-- TRY IT --
Return the records below in full. Keep every word exact and skip the images.

-- ENTRIES SUPPLIED --
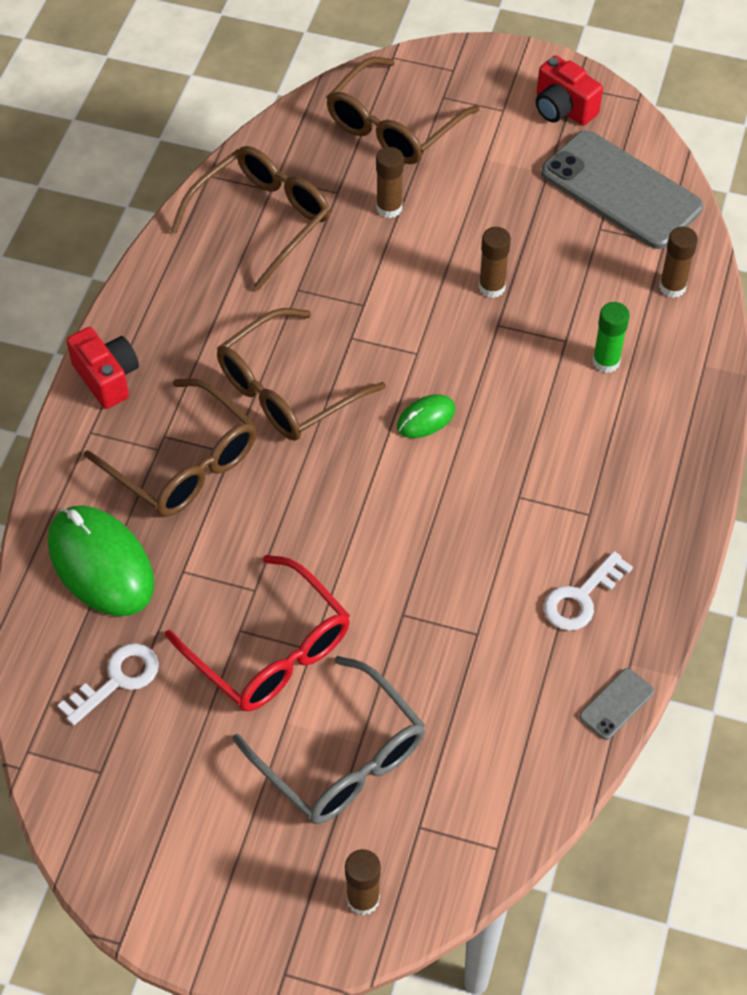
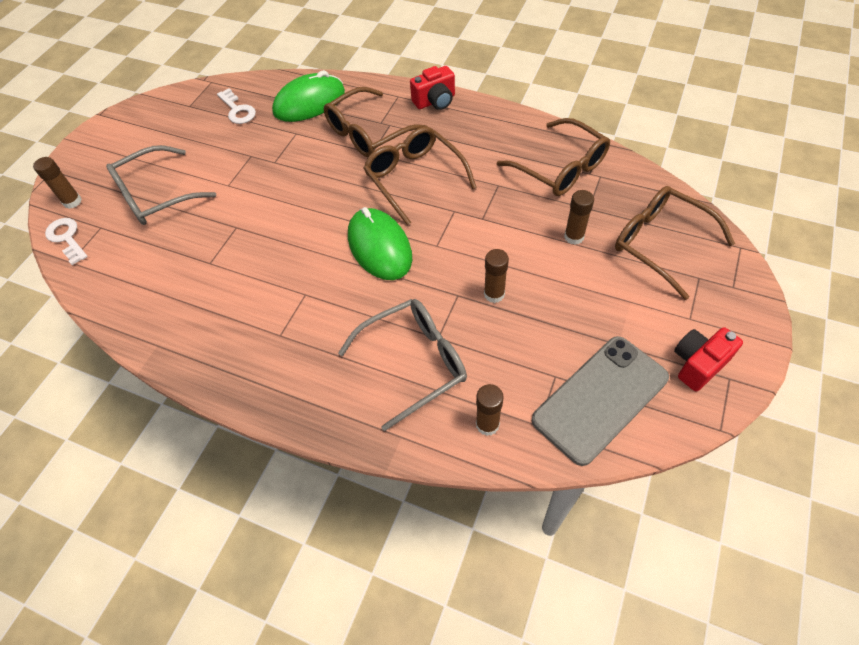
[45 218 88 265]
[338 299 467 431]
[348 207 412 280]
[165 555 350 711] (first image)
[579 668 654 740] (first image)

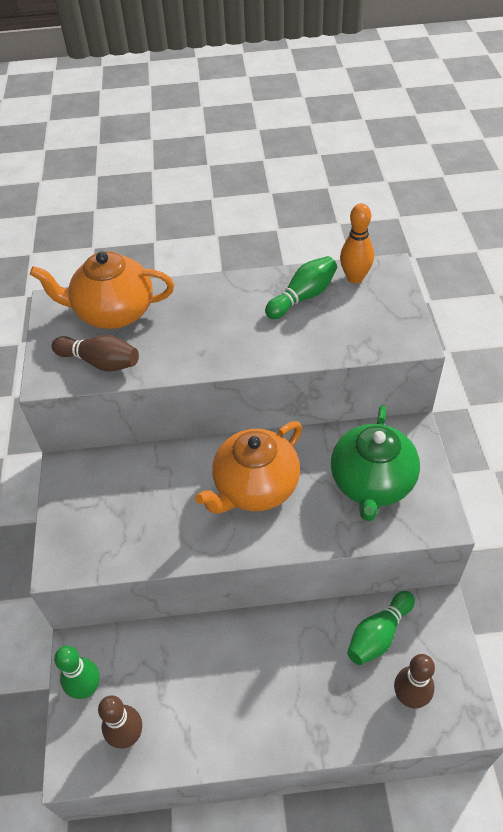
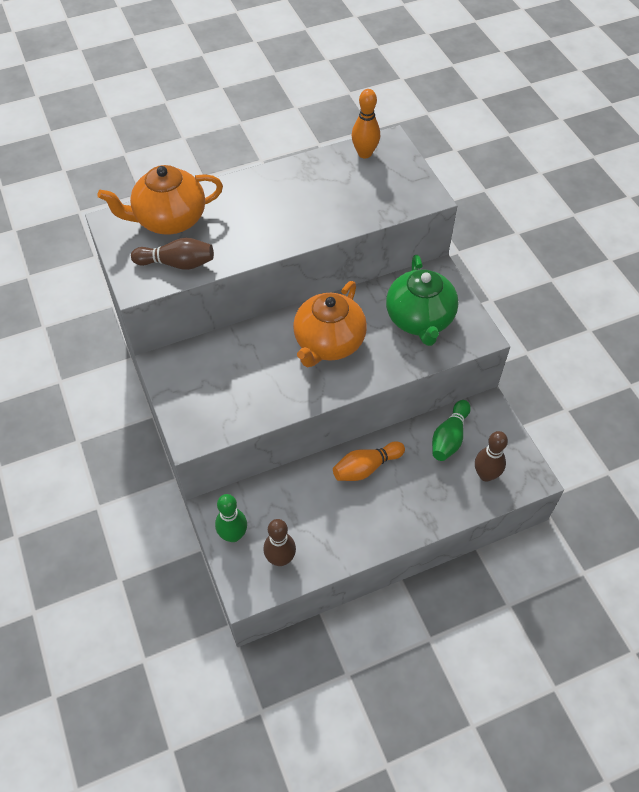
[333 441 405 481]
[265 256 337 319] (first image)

-- SOLUTION BELOW --
[45 218 88 265]
[338 299 467 431]
[348 207 412 280]
[165 555 350 711] (first image)
[579 668 654 740] (first image)

[333 441 405 481]
[265 256 337 319] (first image)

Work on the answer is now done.